----- RECORD SET

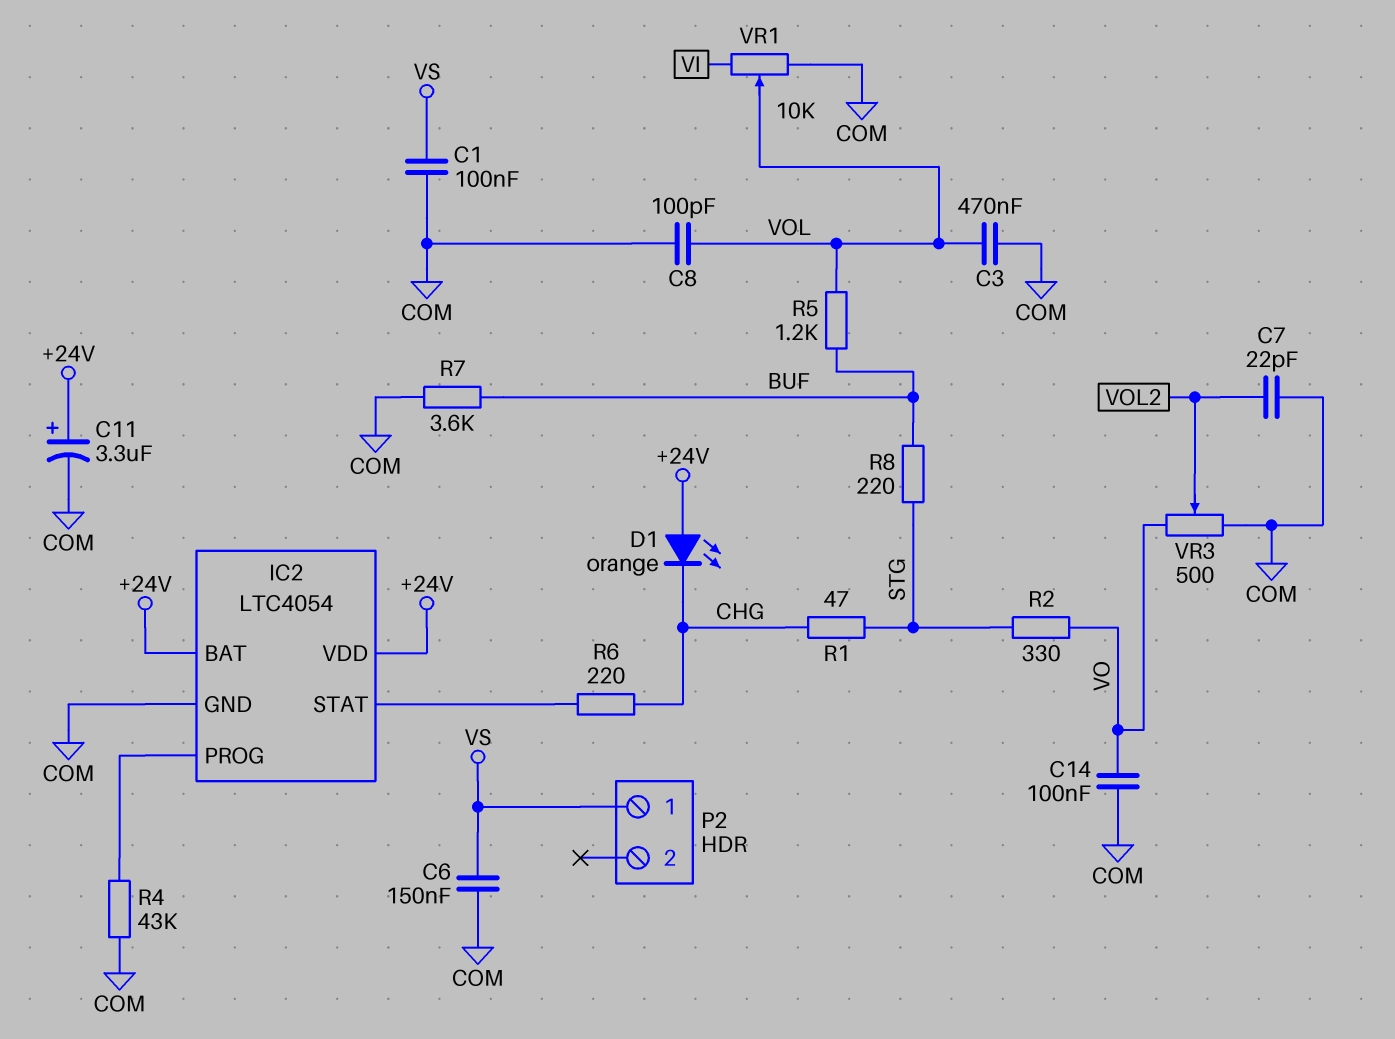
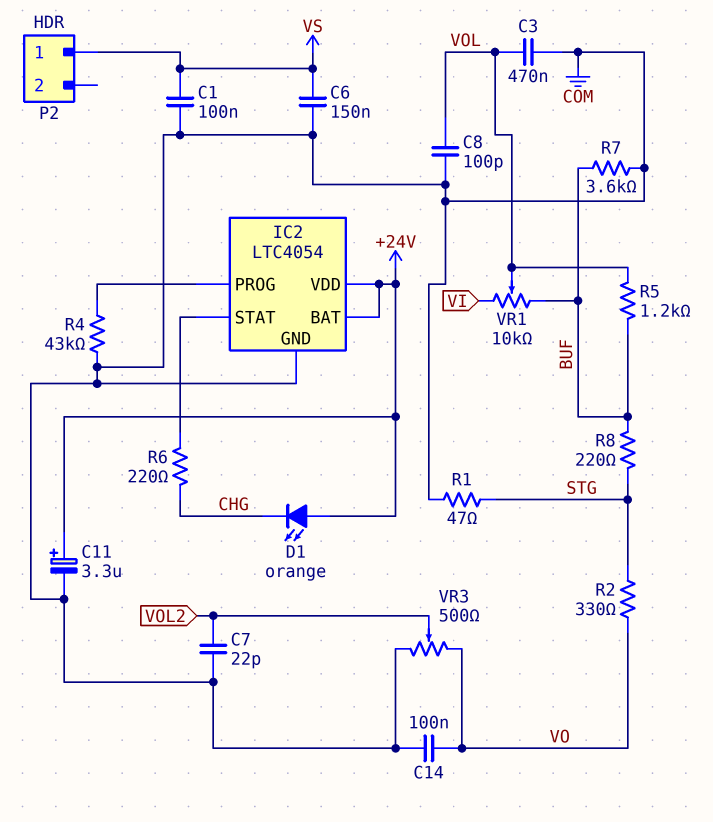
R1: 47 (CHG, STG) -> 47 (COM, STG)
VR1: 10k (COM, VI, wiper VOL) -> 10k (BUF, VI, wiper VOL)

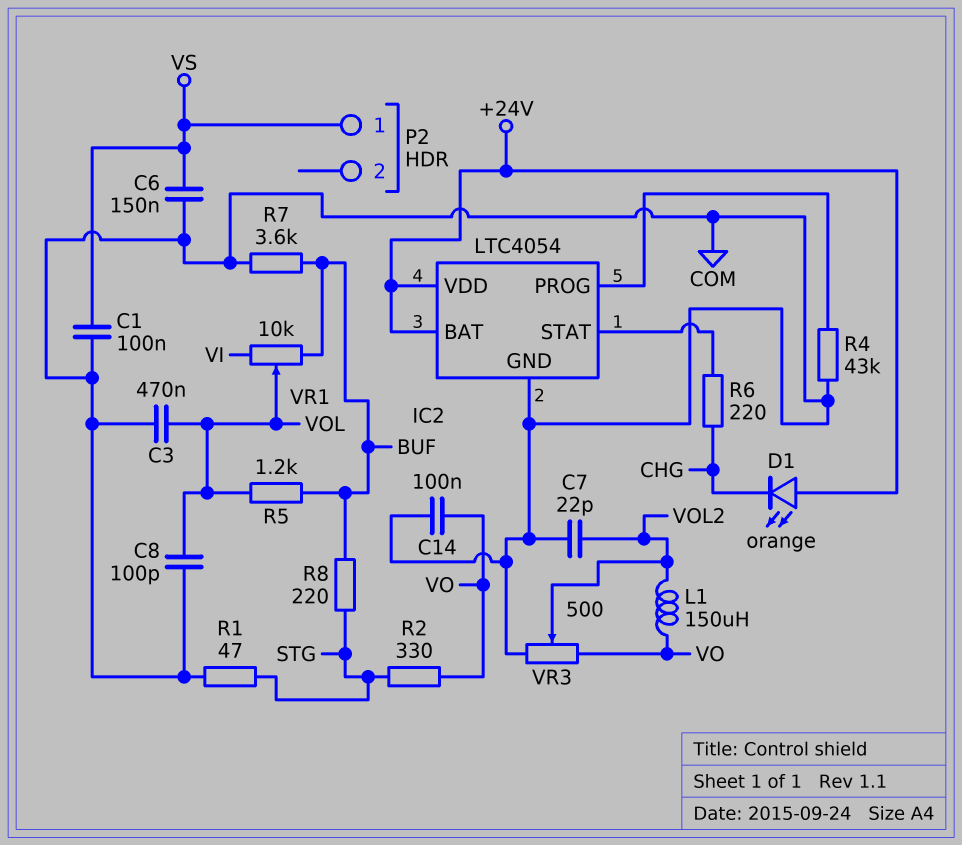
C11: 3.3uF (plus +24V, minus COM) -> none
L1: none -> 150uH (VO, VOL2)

----------
----- RECORD SET

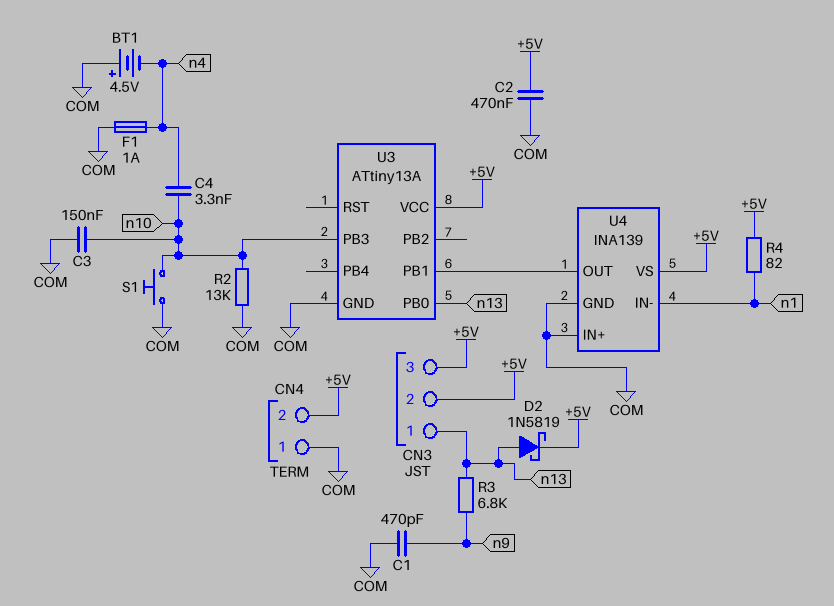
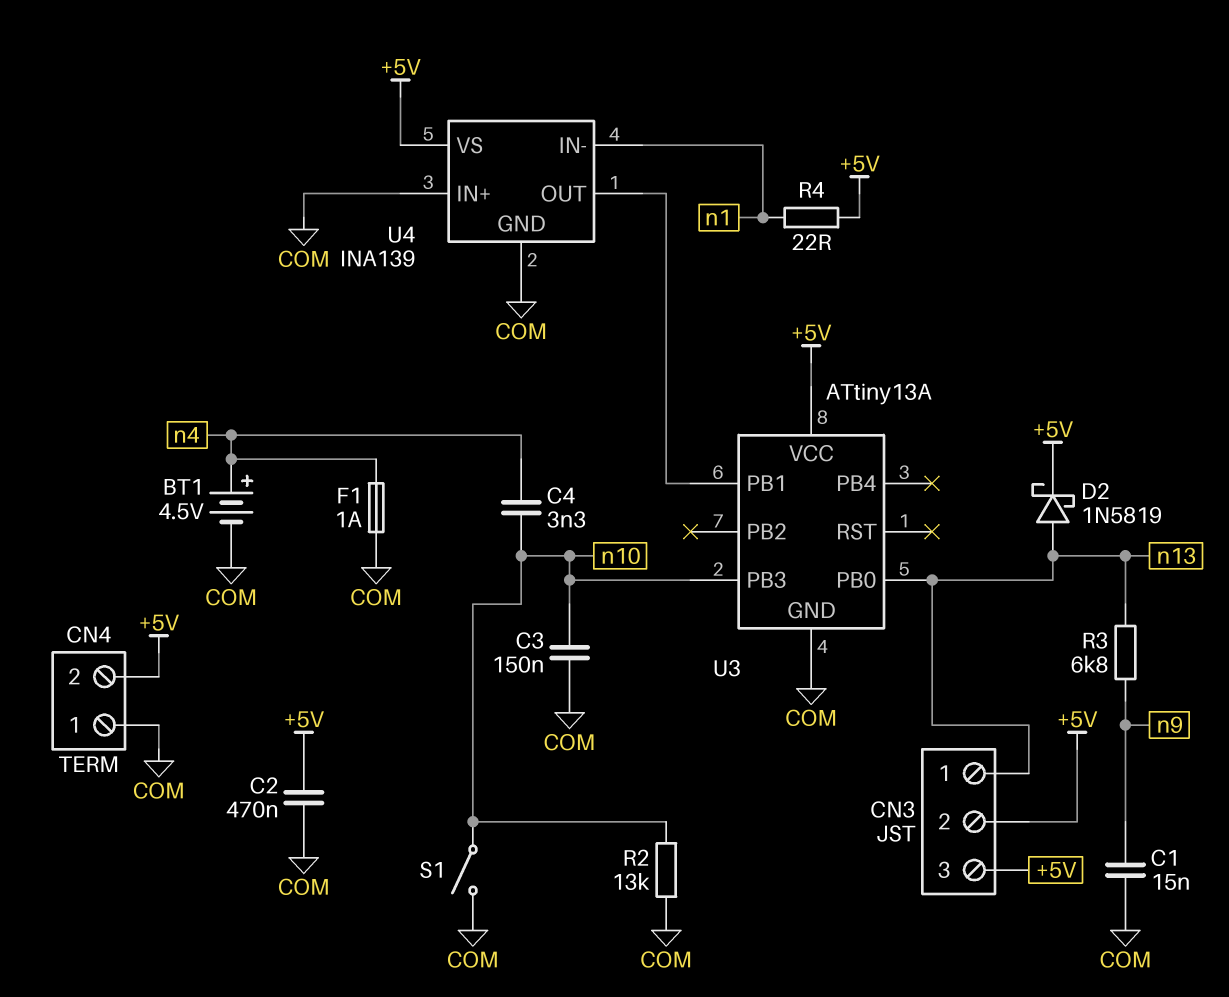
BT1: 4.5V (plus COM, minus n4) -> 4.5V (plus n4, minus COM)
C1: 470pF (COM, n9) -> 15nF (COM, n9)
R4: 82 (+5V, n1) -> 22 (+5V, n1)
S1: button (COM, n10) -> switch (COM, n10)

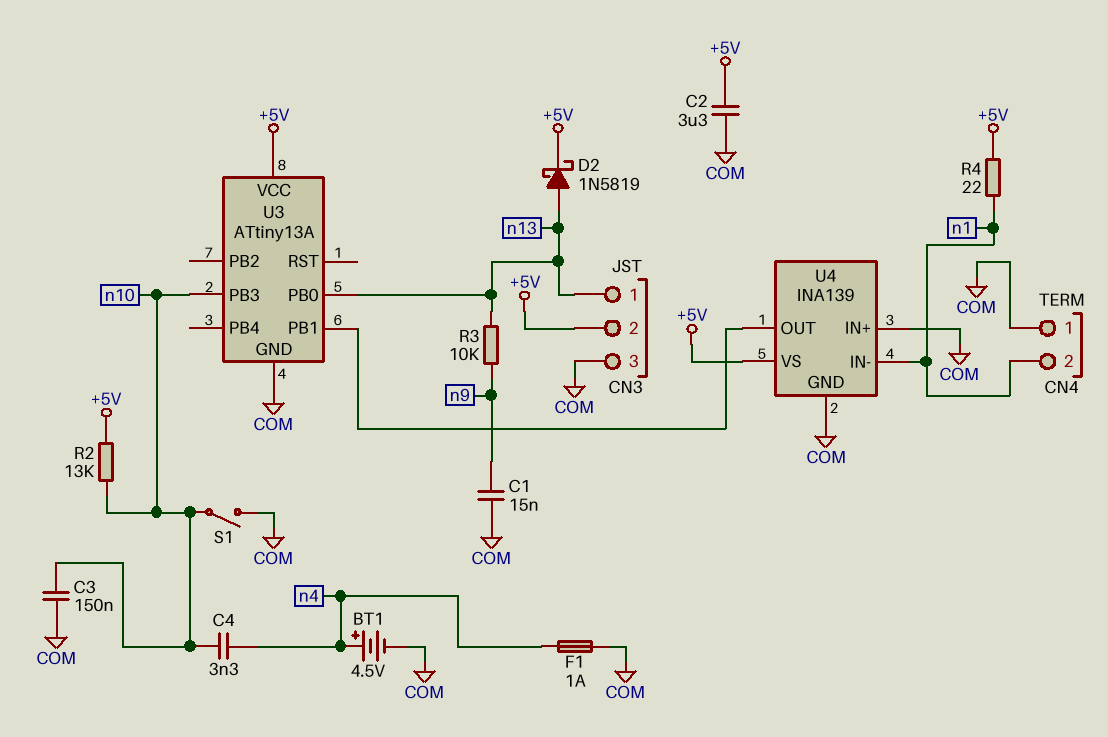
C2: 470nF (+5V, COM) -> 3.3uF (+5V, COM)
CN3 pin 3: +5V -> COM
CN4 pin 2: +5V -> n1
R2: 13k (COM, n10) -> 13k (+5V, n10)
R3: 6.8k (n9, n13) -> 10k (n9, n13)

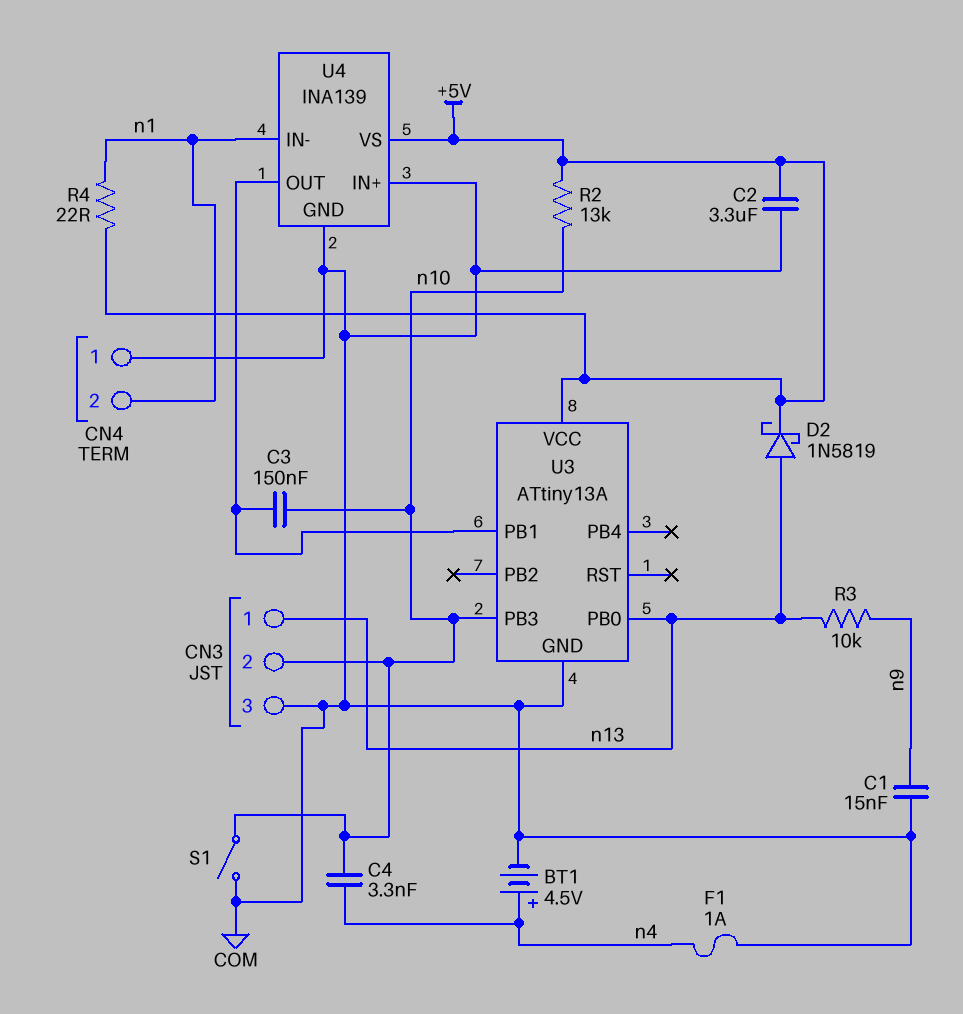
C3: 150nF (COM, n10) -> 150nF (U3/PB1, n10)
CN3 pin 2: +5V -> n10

----------

# [WHAT YOU SHOULD DO]
In the listing above, find each line with "none" and copy it.

# [RESPONSE AREA]
C11: 3.3uF (plus +24V, minus COM) -> none
L1: none -> 150uH (VO, VOL2)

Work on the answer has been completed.